• _ABOUT THIS TASK_: Your answer should be the lines below from the one holding "second_place: [780, 409, 167, 232]" through the one holding "degrees: 105", copied exactly and with nothing else.

• _RECORDS TO USE_:
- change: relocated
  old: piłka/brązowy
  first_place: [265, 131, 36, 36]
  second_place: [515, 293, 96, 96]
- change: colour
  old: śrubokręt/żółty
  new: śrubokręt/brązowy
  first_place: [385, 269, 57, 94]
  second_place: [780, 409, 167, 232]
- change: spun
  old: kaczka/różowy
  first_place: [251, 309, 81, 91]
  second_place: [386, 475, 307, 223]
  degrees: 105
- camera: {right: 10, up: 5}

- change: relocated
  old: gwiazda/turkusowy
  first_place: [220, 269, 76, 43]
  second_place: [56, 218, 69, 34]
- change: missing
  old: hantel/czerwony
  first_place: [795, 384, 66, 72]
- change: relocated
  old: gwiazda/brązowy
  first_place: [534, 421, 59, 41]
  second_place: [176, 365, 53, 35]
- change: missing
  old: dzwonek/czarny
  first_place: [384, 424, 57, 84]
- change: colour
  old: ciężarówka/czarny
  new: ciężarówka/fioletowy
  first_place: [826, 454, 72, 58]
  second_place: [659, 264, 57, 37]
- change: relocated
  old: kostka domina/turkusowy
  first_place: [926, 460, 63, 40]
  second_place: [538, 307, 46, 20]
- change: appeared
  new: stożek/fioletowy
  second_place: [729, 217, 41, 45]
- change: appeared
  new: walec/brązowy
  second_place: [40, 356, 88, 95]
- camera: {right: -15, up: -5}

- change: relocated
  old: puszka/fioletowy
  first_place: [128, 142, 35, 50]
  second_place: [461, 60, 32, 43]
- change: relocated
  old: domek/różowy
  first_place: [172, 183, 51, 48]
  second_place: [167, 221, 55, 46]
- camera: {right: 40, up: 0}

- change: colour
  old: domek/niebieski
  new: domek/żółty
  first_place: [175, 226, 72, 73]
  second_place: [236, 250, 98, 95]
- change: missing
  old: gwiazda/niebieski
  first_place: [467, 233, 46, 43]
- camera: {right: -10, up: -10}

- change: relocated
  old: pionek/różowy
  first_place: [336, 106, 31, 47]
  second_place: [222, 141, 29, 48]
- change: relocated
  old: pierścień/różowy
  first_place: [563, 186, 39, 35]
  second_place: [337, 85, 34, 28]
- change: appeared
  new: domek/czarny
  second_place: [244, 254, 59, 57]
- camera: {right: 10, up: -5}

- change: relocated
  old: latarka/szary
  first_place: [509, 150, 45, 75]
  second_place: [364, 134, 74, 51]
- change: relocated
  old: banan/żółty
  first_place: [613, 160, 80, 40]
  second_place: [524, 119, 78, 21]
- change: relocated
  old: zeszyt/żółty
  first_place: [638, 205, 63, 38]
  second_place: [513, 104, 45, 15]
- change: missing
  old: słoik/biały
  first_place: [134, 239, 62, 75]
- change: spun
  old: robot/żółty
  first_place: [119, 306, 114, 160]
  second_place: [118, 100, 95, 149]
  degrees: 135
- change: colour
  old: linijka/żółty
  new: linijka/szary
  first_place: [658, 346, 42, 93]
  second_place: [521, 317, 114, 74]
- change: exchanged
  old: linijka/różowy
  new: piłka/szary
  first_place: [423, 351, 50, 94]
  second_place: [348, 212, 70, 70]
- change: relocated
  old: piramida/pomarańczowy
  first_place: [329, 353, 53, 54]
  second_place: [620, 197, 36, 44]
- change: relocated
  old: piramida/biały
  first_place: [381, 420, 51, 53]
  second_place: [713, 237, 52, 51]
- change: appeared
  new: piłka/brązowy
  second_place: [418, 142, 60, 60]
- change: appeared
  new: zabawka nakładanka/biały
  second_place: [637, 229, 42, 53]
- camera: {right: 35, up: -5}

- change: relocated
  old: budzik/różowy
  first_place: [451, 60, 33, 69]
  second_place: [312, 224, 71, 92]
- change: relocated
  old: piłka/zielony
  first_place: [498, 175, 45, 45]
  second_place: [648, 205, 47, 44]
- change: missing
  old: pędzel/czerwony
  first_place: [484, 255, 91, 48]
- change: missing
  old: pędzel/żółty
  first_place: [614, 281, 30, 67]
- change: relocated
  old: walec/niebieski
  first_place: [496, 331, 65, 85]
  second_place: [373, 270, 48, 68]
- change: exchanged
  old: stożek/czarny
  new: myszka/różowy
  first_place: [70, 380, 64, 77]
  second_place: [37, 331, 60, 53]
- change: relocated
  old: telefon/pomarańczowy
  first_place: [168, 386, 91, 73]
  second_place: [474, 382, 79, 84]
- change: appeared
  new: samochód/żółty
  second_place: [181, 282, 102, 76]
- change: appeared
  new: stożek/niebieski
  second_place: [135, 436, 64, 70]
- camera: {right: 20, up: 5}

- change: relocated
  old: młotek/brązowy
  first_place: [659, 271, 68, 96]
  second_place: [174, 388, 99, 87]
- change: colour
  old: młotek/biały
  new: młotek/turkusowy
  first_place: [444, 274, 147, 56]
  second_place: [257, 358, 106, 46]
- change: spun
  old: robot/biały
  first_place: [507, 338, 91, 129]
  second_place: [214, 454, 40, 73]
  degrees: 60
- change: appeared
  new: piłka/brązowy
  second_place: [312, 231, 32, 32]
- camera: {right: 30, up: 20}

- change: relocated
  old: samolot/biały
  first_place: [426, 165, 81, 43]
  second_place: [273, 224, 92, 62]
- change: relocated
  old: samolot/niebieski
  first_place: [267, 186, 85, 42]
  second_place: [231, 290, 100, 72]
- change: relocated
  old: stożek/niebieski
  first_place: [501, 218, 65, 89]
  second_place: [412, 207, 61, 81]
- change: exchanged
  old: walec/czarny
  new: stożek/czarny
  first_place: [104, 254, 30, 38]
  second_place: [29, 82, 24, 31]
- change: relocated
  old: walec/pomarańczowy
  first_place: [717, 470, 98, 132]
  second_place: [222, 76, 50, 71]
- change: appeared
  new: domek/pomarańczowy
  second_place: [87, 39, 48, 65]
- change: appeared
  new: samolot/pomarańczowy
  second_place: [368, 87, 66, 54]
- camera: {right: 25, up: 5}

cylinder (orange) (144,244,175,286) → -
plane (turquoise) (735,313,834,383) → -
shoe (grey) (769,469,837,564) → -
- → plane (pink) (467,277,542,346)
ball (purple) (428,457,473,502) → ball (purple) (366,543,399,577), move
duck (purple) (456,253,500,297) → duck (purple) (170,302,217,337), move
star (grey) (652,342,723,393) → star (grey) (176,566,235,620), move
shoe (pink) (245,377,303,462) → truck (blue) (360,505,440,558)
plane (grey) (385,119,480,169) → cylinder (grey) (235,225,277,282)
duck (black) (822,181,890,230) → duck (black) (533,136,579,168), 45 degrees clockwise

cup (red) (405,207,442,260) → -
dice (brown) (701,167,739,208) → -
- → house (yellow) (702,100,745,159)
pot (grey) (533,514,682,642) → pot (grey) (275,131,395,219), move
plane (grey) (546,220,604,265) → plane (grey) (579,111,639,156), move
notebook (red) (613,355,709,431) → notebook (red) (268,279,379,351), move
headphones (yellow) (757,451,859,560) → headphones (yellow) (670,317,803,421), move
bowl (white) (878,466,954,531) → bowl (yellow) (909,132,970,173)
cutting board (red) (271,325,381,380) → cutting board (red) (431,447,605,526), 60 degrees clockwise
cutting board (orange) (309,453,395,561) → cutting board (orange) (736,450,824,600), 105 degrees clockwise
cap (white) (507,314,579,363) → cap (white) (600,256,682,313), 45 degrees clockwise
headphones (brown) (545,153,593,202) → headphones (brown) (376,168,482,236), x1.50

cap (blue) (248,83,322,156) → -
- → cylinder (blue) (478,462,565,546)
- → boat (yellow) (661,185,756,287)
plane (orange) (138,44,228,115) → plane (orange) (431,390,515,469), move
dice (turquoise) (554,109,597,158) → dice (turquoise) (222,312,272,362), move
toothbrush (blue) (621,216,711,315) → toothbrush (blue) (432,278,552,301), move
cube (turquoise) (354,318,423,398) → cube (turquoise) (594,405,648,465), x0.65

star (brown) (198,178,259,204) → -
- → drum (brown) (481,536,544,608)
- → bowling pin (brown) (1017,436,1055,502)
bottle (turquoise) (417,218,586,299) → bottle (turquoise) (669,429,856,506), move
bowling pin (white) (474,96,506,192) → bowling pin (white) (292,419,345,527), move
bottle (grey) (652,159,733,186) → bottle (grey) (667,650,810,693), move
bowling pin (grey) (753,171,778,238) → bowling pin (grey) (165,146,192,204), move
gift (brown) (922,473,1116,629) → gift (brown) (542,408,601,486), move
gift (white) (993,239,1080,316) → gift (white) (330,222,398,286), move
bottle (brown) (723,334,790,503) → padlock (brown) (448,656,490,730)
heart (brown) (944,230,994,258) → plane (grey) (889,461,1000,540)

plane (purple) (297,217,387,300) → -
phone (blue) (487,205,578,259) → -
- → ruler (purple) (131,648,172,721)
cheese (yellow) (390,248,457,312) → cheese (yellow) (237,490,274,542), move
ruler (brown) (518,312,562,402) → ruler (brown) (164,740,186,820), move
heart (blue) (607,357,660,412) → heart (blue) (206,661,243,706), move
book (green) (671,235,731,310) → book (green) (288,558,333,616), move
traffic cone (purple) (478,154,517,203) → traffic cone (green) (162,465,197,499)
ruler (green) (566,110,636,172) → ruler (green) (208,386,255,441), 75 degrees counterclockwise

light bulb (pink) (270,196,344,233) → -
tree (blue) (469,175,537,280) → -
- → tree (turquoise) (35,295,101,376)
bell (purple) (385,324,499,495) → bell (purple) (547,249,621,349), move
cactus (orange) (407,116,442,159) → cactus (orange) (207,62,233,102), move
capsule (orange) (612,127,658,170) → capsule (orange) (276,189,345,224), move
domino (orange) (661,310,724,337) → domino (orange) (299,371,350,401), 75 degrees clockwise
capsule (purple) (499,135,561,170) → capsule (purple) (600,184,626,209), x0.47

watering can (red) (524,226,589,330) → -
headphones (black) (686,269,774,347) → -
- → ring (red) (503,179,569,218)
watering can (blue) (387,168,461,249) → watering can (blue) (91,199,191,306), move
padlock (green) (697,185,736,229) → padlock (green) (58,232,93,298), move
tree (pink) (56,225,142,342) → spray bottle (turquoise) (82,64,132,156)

• _WORKED SOLUTION_:
  second_place: [780, 409, 167, 232]
- change: spun
  old: kaczka/różowy
  first_place: [251, 309, 81, 91]
  second_place: [386, 475, 307, 223]
  degrees: 105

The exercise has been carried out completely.